__Problem statement__.
Transcribe each record exactly. Omit the pictures.

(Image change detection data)
•••
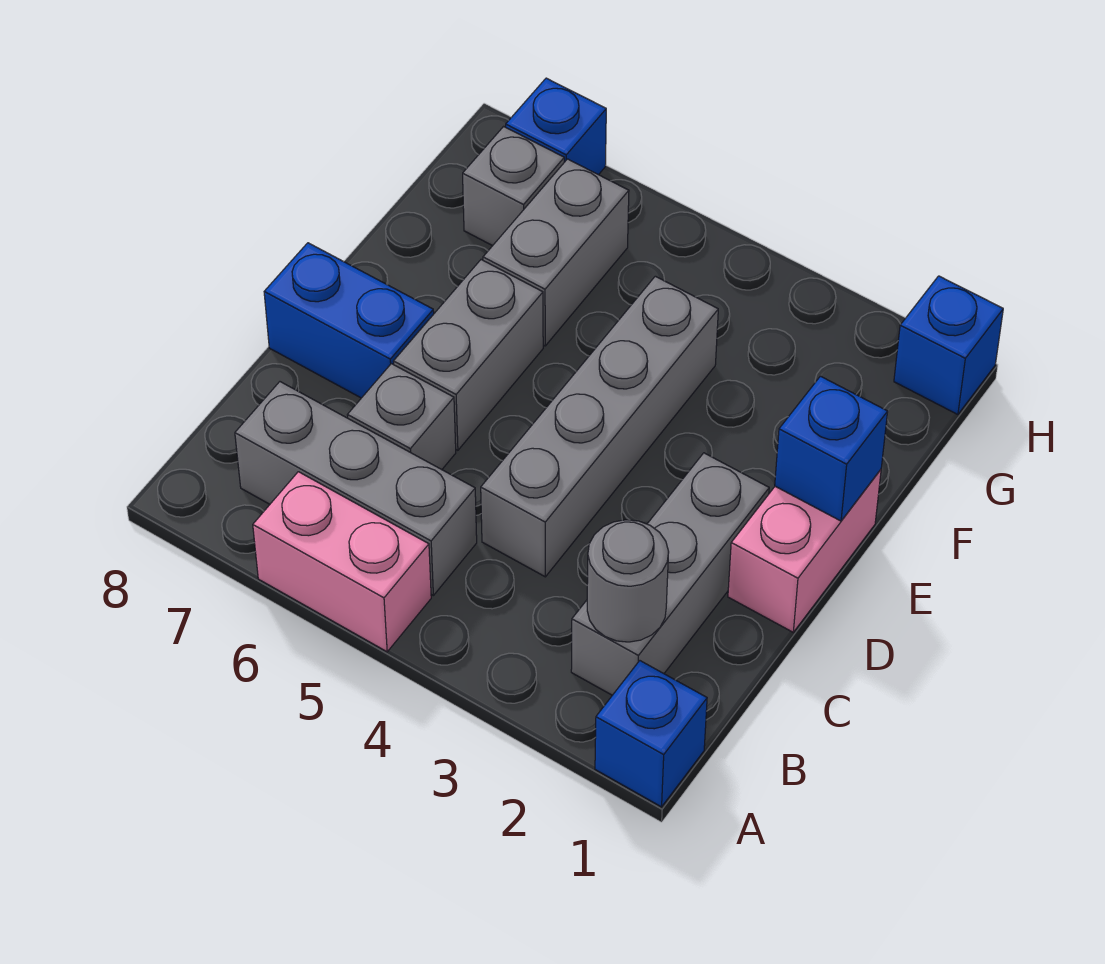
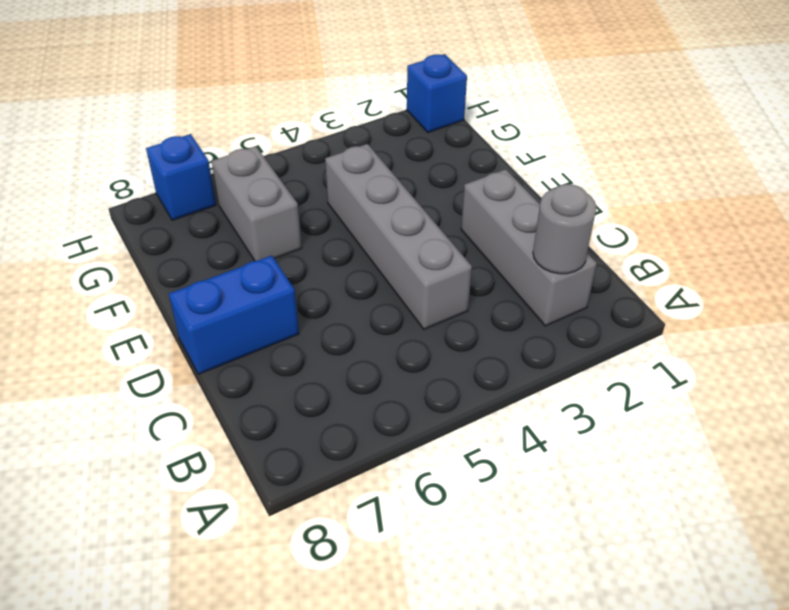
none -> blue brick A1 level 1
none -> pink brick A5:A6 level 1
none -> grey brick B5:B7 level 1

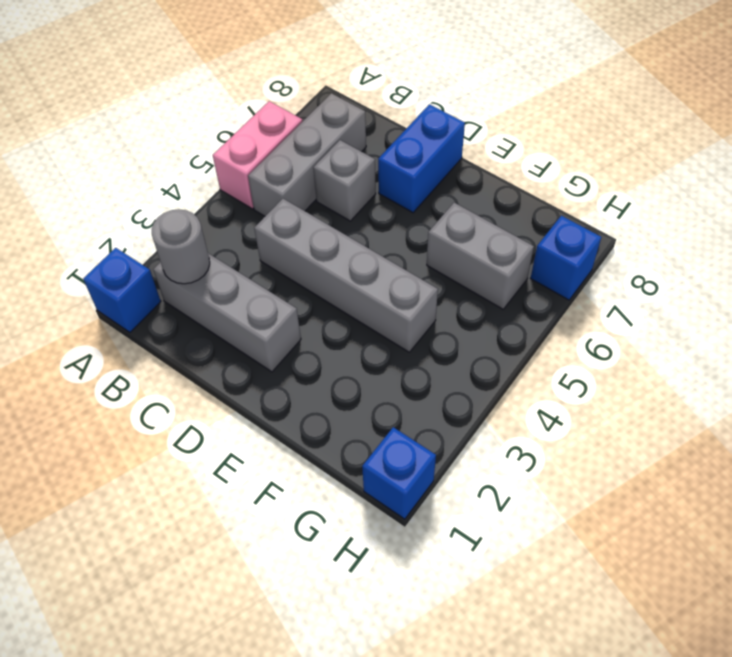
none -> pink brick D1:E1 level 1
none -> grey brick D6:E6 level 1
none -> grey brick G7 level 1

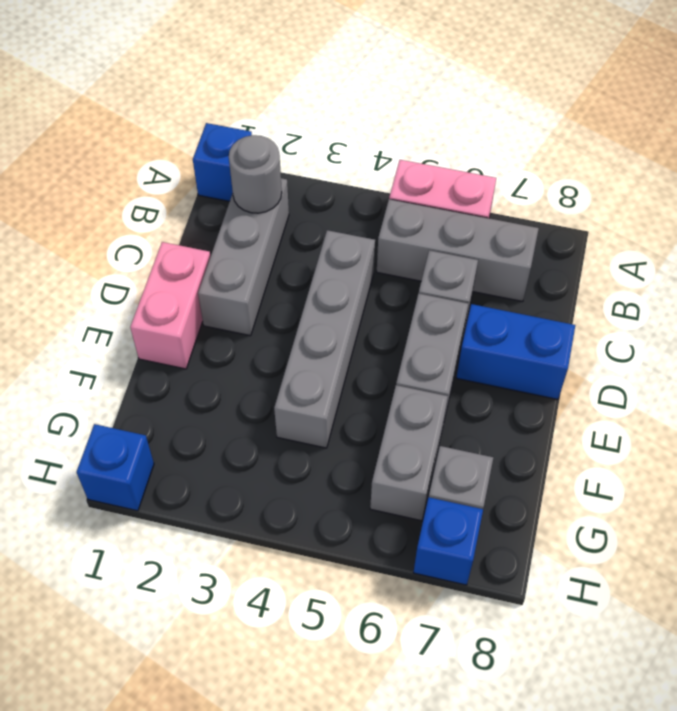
none -> blue brick E1 level 2

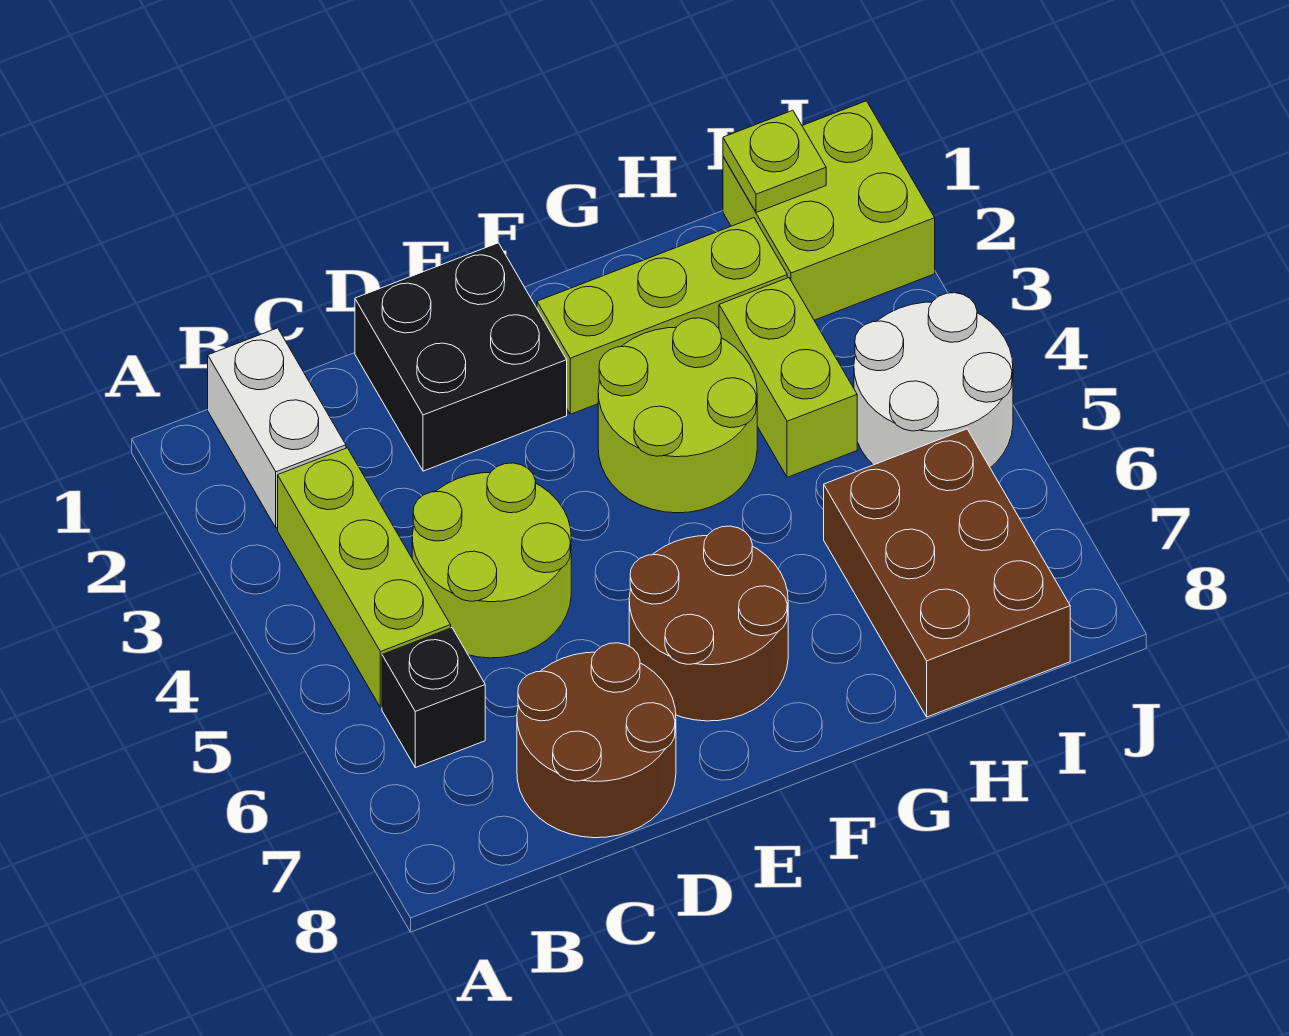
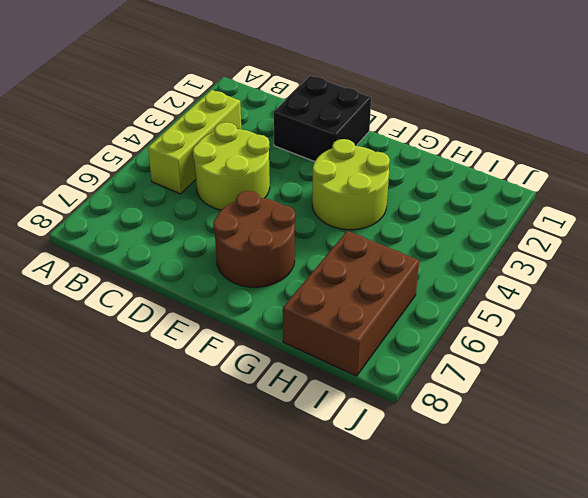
none -> white brick B1:B2 level 1
none -> black brick B6 level 1
none -> brown round brick C7:D8 level 1

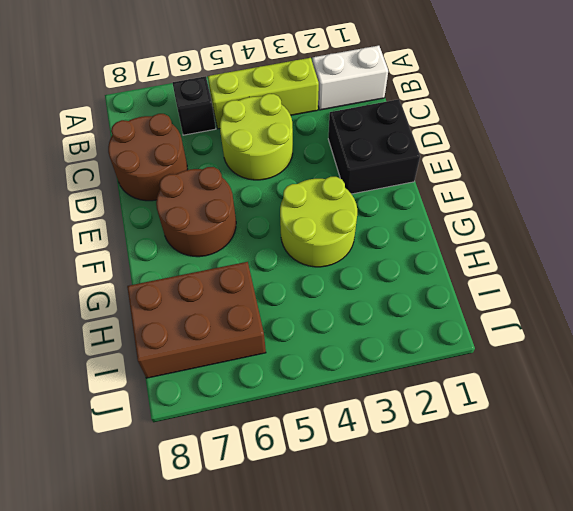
none -> lime brick F2:H2 level 1
none -> lime brick H3:H4 level 1
none -> lime brick I1:J2 level 1

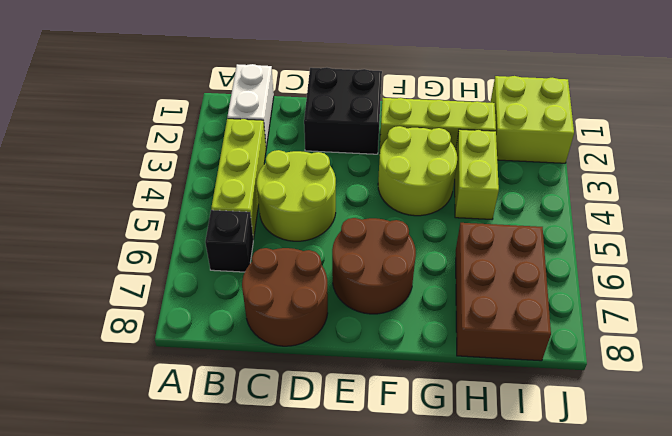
none -> white round brick I4:J5 level 1
none -> lime plate I1 level 2

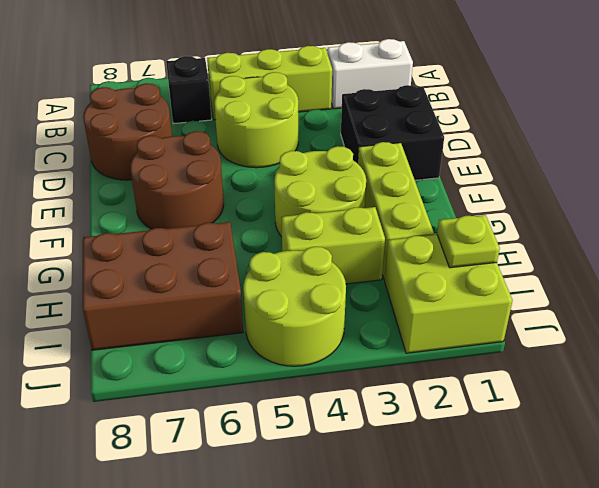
lime round brick I4:J5 level 1 -> white round brick I4:J5 level 1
•••
__Solution to the exercise__.
none -> blue brick A1 level 1
none -> pink brick A5:A6 level 1
none -> grey brick B5:B7 level 1

none -> pink brick D1:E1 level 1
none -> grey brick D6:E6 level 1
none -> grey brick G7 level 1

none -> blue brick E1 level 2

none -> white brick B1:B2 level 1
none -> black brick B6 level 1
none -> brown round brick C7:D8 level 1

none -> lime brick F2:H2 level 1
none -> lime brick H3:H4 level 1
none -> lime brick I1:J2 level 1

none -> white round brick I4:J5 level 1
none -> lime plate I1 level 2

lime round brick I4:J5 level 1 -> white round brick I4:J5 level 1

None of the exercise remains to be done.